■ Your task:
Return the records that follow, unchanged and complete.
++++ Information shown
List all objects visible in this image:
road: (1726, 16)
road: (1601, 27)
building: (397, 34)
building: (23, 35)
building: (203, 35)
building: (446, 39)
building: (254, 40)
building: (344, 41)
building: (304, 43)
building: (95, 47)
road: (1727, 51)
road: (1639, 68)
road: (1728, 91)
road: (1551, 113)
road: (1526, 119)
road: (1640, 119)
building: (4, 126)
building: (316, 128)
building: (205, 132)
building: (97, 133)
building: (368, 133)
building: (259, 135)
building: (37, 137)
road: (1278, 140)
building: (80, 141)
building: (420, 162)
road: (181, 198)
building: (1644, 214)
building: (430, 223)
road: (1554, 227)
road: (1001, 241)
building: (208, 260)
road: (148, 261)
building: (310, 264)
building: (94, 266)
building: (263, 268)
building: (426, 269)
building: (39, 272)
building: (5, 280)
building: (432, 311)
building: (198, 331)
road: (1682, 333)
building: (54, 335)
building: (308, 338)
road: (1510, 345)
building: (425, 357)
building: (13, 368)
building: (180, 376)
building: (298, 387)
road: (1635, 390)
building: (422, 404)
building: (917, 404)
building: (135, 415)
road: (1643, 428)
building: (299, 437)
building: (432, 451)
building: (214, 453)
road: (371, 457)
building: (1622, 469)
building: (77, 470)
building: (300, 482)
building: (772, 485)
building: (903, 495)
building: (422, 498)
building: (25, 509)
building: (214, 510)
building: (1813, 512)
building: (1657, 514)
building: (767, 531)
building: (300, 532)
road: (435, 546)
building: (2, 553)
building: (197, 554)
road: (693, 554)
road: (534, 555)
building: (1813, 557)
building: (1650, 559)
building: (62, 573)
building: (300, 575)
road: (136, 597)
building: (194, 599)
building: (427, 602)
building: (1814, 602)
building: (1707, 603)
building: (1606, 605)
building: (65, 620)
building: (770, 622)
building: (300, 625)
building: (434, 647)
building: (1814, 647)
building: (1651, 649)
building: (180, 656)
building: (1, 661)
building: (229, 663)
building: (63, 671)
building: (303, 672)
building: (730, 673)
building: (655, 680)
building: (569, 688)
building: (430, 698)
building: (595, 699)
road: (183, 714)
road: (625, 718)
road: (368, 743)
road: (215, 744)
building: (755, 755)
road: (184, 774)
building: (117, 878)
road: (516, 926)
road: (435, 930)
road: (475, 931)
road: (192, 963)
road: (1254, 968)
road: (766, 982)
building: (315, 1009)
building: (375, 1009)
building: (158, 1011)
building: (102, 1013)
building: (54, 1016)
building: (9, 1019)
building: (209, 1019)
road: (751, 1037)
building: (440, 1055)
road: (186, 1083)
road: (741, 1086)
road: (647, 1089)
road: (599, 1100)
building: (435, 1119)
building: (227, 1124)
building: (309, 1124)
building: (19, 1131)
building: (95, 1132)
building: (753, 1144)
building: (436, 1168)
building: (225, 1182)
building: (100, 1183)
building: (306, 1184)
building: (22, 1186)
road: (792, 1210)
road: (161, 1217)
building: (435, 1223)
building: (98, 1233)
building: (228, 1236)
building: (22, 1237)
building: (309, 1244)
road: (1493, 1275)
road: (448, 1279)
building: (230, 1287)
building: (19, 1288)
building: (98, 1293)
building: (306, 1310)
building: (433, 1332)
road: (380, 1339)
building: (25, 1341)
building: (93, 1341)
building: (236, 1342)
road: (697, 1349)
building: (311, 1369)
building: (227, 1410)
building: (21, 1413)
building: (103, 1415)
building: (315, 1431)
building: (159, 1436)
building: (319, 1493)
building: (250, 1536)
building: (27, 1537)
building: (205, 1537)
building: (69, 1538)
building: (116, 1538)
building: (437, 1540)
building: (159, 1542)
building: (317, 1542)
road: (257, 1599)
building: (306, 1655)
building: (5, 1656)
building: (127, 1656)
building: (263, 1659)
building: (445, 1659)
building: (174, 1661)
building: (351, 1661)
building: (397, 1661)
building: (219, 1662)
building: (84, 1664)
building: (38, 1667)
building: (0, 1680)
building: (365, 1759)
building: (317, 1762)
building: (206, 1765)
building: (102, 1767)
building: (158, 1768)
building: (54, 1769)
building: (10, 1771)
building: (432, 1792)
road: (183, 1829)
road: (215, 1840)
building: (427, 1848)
++++++++
■ The answer:
List all objects visible in this image:
road: (1726, 16)
road: (1601, 27)
building: (397, 34)
building: (23, 35)
building: (203, 35)
building: (446, 39)
building: (254, 40)
building: (344, 41)
building: (304, 43)
building: (95, 47)
road: (1727, 51)
road: (1639, 68)
road: (1728, 91)
road: (1551, 113)
road: (1526, 119)
road: (1640, 119)
building: (4, 126)
building: (316, 128)
building: (205, 132)
building: (97, 133)
building: (368, 133)
building: (259, 135)
building: (37, 137)
road: (1278, 140)
building: (80, 141)
building: (420, 162)
road: (181, 198)
building: (1644, 214)
building: (430, 223)
road: (1554, 227)
road: (1001, 241)
building: (208, 260)
road: (148, 261)
building: (310, 264)
building: (94, 266)
building: (263, 268)
building: (426, 269)
building: (39, 272)
building: (5, 280)
building: (432, 311)
building: (198, 331)
road: (1682, 333)
building: (54, 335)
building: (308, 338)
road: (1510, 345)
building: (425, 357)
building: (13, 368)
building: (180, 376)
building: (298, 387)
road: (1635, 390)
building: (422, 404)
building: (917, 404)
building: (135, 415)
road: (1643, 428)
building: (299, 437)
building: (432, 451)
building: (214, 453)
road: (371, 457)
building: (1622, 469)
building: (77, 470)
building: (300, 482)
building: (772, 485)
building: (903, 495)
building: (422, 498)
building: (25, 509)
building: (214, 510)
building: (1813, 512)
building: (1657, 514)
building: (767, 531)
building: (300, 532)
road: (435, 546)
building: (2, 553)
building: (197, 554)
road: (693, 554)
road: (534, 555)
building: (1813, 557)
building: (1650, 559)
building: (62, 573)
building: (300, 575)
road: (136, 597)
building: (194, 599)
building: (427, 602)
building: (1814, 602)
building: (1707, 603)
building: (1606, 605)
building: (65, 620)
building: (770, 622)
building: (300, 625)
building: (434, 647)
building: (1814, 647)
building: (1651, 649)
building: (180, 656)
building: (1, 661)
building: (229, 663)
building: (63, 671)
building: (303, 672)
building: (730, 673)
building: (655, 680)
building: (569, 688)
building: (430, 698)
building: (595, 699)
road: (183, 714)
road: (625, 718)
road: (368, 743)
road: (215, 744)
building: (755, 755)
road: (184, 774)
building: (117, 878)
road: (516, 926)
road: (435, 930)
road: (475, 931)
road: (192, 963)
road: (1254, 968)
road: (766, 982)
building: (315, 1009)
building: (375, 1009)
building: (158, 1011)
building: (102, 1013)
building: (54, 1016)
building: (9, 1019)
building: (209, 1019)
road: (751, 1037)
building: (440, 1055)
road: (186, 1083)
road: (741, 1086)
road: (647, 1089)
road: (599, 1100)
building: (435, 1119)
building: (227, 1124)
building: (309, 1124)
building: (19, 1131)
building: (95, 1132)
building: (753, 1144)
building: (436, 1168)
building: (225, 1182)
building: (100, 1183)
building: (306, 1184)
building: (22, 1186)
road: (792, 1210)
road: (161, 1217)
building: (435, 1223)
building: (98, 1233)
building: (228, 1236)
building: (22, 1237)
building: (309, 1244)
road: (1493, 1275)
road: (448, 1279)
building: (230, 1287)
building: (19, 1288)
building: (98, 1293)
building: (306, 1310)
building: (433, 1332)
road: (380, 1339)
building: (25, 1341)
building: (93, 1341)
building: (236, 1342)
road: (697, 1349)
building: (311, 1369)
building: (227, 1410)
building: (21, 1413)
building: (103, 1415)
building: (315, 1431)
building: (159, 1436)
building: (319, 1493)
building: (250, 1536)
building: (27, 1537)
building: (205, 1537)
building: (69, 1538)
building: (116, 1538)
building: (437, 1540)
building: (159, 1542)
building: (317, 1542)
road: (257, 1599)
building: (306, 1655)
building: (5, 1656)
building: (127, 1656)
building: (263, 1659)
building: (445, 1659)
building: (174, 1661)
building: (351, 1661)
building: (397, 1661)
building: (219, 1662)
building: (84, 1664)
building: (38, 1667)
building: (0, 1680)
building: (365, 1759)
building: (317, 1762)
building: (206, 1765)
building: (102, 1767)
building: (158, 1768)
building: (54, 1769)
building: (10, 1771)
building: (432, 1792)
road: (183, 1829)
road: (215, 1840)
building: (427, 1848)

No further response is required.